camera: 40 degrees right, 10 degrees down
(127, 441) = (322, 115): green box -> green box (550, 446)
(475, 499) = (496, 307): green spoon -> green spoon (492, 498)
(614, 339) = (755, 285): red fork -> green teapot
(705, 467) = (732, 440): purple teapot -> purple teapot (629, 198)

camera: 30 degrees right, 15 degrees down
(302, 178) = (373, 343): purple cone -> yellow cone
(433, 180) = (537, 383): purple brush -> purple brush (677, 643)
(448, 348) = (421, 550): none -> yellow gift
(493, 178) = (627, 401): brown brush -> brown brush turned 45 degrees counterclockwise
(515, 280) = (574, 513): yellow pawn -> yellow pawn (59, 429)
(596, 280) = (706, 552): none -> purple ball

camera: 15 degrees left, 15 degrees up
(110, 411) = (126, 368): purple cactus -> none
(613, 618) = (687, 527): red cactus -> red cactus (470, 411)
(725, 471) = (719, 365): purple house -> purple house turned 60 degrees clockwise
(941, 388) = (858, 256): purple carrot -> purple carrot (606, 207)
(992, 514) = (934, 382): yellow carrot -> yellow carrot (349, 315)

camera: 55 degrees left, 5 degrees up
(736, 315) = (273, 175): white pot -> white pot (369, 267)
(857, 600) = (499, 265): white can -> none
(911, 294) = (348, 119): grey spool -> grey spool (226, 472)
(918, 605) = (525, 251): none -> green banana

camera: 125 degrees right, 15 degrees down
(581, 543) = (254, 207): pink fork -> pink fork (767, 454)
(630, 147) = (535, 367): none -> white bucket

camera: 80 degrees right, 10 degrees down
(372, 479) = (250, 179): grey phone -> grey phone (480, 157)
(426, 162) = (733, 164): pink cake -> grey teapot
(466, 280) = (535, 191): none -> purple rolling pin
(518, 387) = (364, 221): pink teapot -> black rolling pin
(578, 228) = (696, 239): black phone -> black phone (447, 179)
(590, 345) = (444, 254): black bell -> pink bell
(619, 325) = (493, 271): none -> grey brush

■ **TRY IT**: Copy out all of the records, keeping every line identical.

■ **RESULT FOR THIS TASK**:
camera: 40 degrees right, 10 degrees down
(127, 441) = (322, 115): green box -> green box (550, 446)
(475, 499) = (496, 307): green spoon -> green spoon (492, 498)
(614, 339) = (755, 285): red fork -> green teapot
(705, 467) = (732, 440): purple teapot -> purple teapot (629, 198)

camera: 30 degrees right, 15 degrees down
(302, 178) = (373, 343): purple cone -> yellow cone
(433, 180) = (537, 383): purple brush -> purple brush (677, 643)
(448, 348) = (421, 550): none -> yellow gift
(493, 178) = (627, 401): brown brush -> brown brush turned 45 degrees counterclockwise
(515, 280) = (574, 513): yellow pawn -> yellow pawn (59, 429)
(596, 280) = (706, 552): none -> purple ball

camera: 15 degrees left, 15 degrees up
(110, 411) = (126, 368): purple cactus -> none
(613, 618) = (687, 527): red cactus -> red cactus (470, 411)
(725, 471) = (719, 365): purple house -> purple house turned 60 degrees clockwise
(941, 388) = (858, 256): purple carrot -> purple carrot (606, 207)
(992, 514) = (934, 382): yellow carrot -> yellow carrot (349, 315)

camera: 55 degrees left, 5 degrees up
(736, 315) = (273, 175): white pot -> white pot (369, 267)
(857, 600) = (499, 265): white can -> none
(911, 294) = (348, 119): grey spool -> grey spool (226, 472)
(918, 605) = (525, 251): none -> green banana

camera: 125 degrees right, 15 degrees down
(581, 543) = (254, 207): pink fork -> pink fork (767, 454)
(630, 147) = (535, 367): none -> white bucket

camera: 80 degrees right, 10 degrees down
(372, 479) = (250, 179): grey phone -> grey phone (480, 157)
(426, 162) = (733, 164): pink cake -> grey teapot
(466, 280) = (535, 191): none -> purple rolling pin
(518, 387) = (364, 221): pink teapot -> black rolling pin
(578, 228) = (696, 239): black phone -> black phone (447, 179)
(590, 345) = (444, 254): black bell -> pink bell
(619, 325) = (493, 271): none -> grey brush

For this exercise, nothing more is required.